Write the data out again exactly, with no pictures.

▶ **PROVIDED DATA**
········

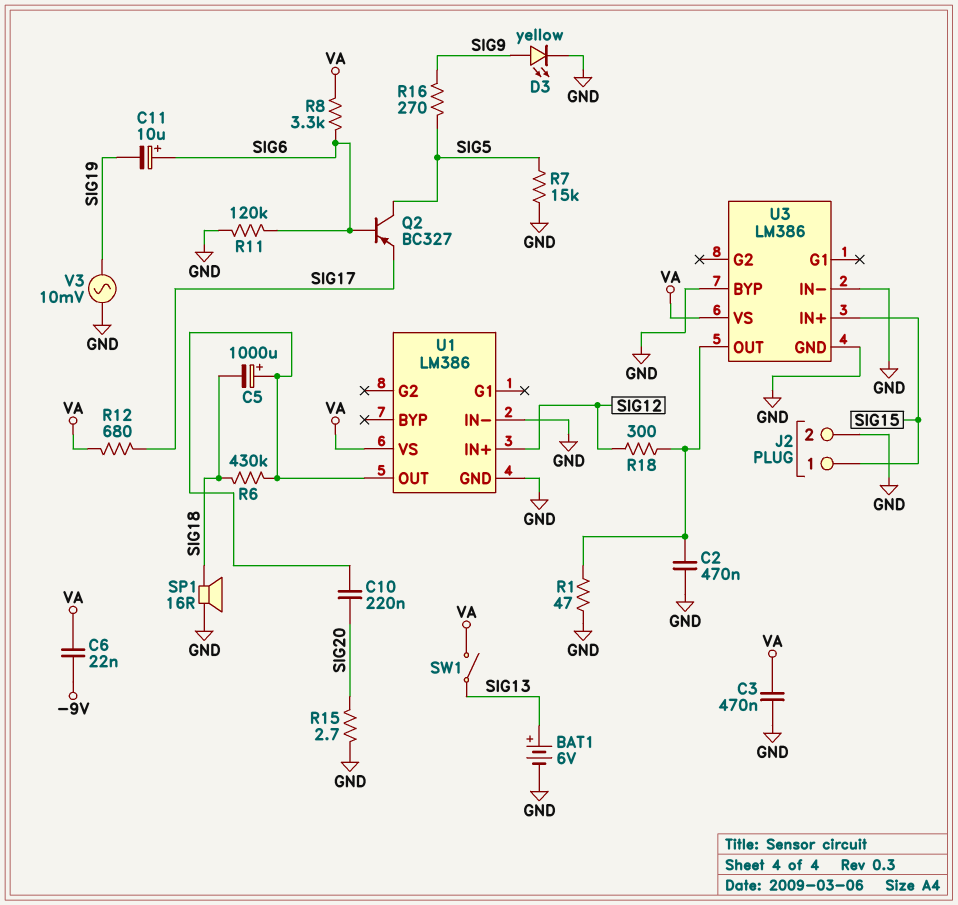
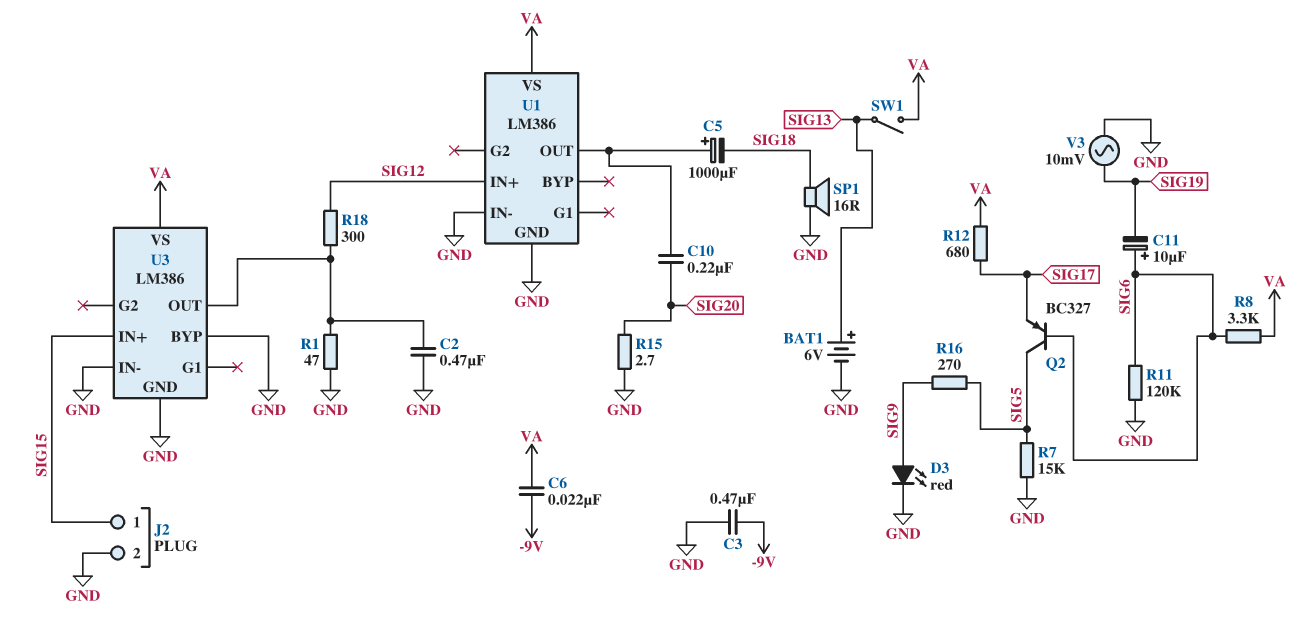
C3: 470nF (GND, VA) -> 470nF (-9V, GND)
D3: LED yellow (A SIG9, K GND) -> LED red (A SIG9, K GND)
R6: 430k (SIG18, U1/OUT) -> none

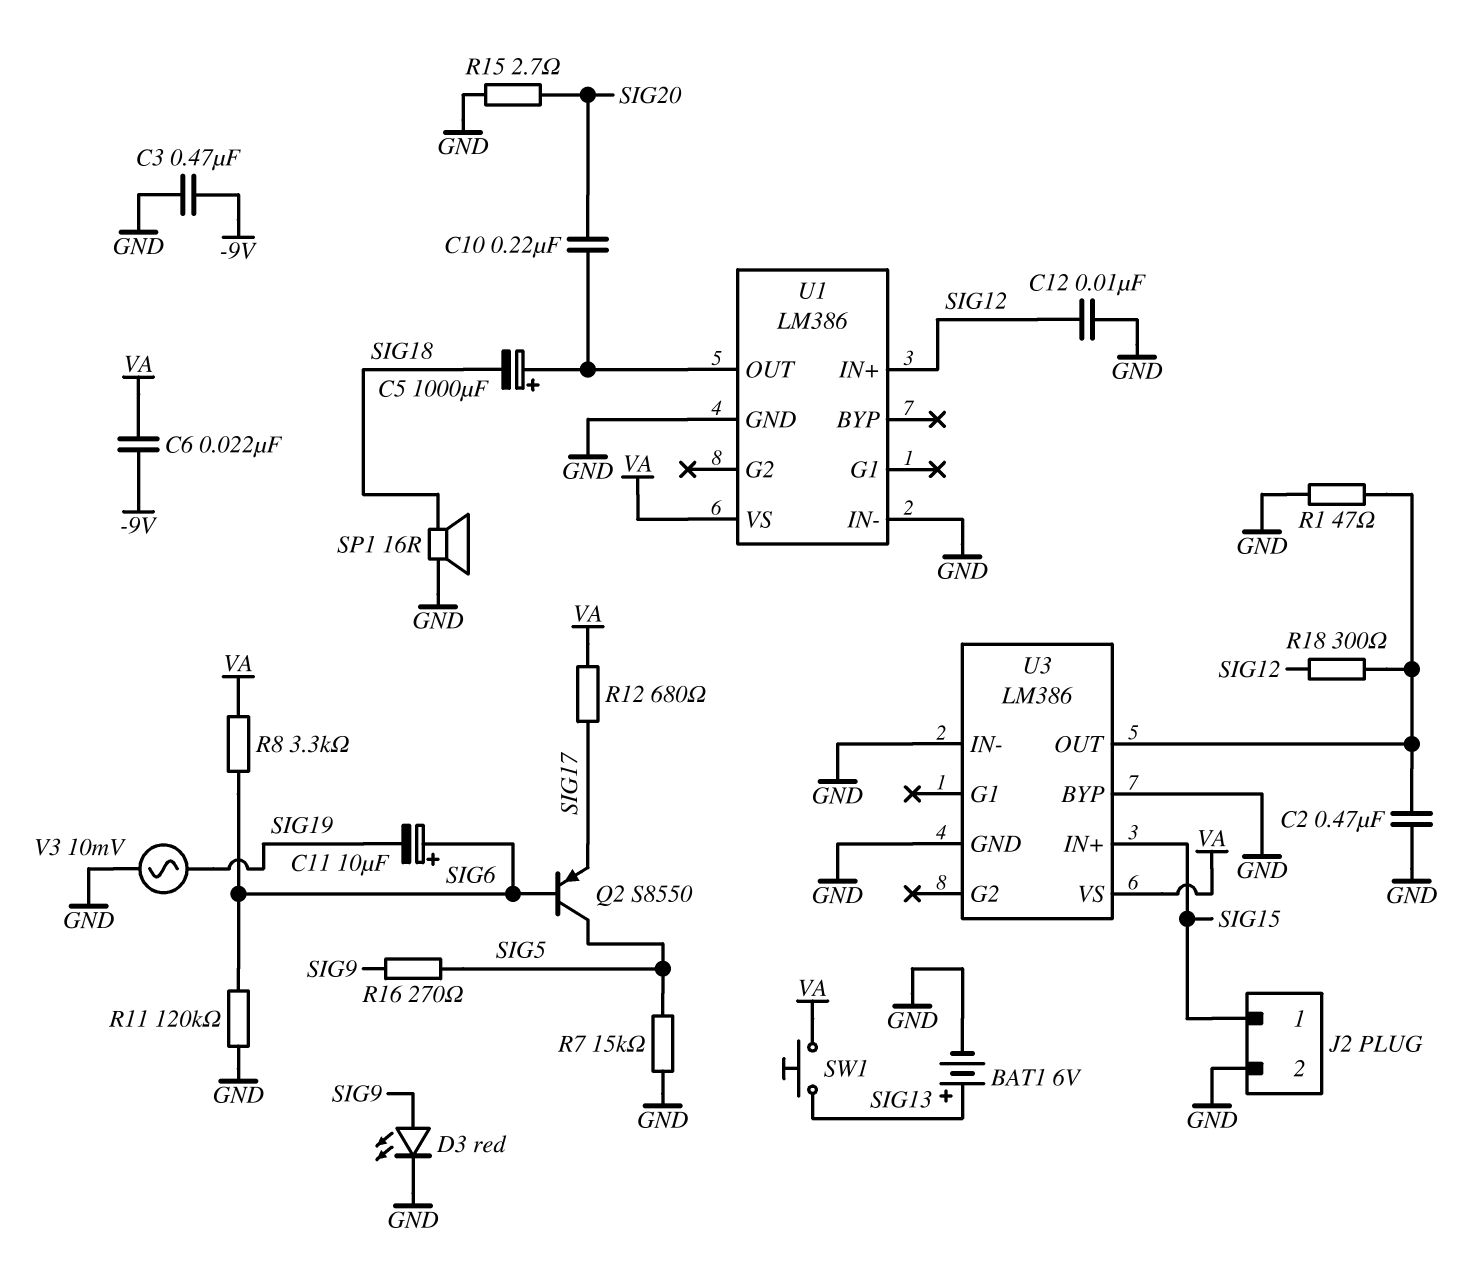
C12: none -> 10nF (GND, SIG12)
Q2: PNP BC327 (B SIG6, C SIG5, E SIG17) -> PNP S8550 (B SIG6, C SIG5, E SIG17)
SW1: switch (SIG13, VA) -> button (SIG13, VA)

········

▶ **EXERCISE RESPONSE**
C3: 470nF (GND, VA) -> 470nF (-9V, GND)
D3: LED yellow (A SIG9, K GND) -> LED red (A SIG9, K GND)
R6: 430k (SIG18, U1/OUT) -> none

C12: none -> 10nF (GND, SIG12)
Q2: PNP BC327 (B SIG6, C SIG5, E SIG17) -> PNP S8550 (B SIG6, C SIG5, E SIG17)
SW1: switch (SIG13, VA) -> button (SIG13, VA)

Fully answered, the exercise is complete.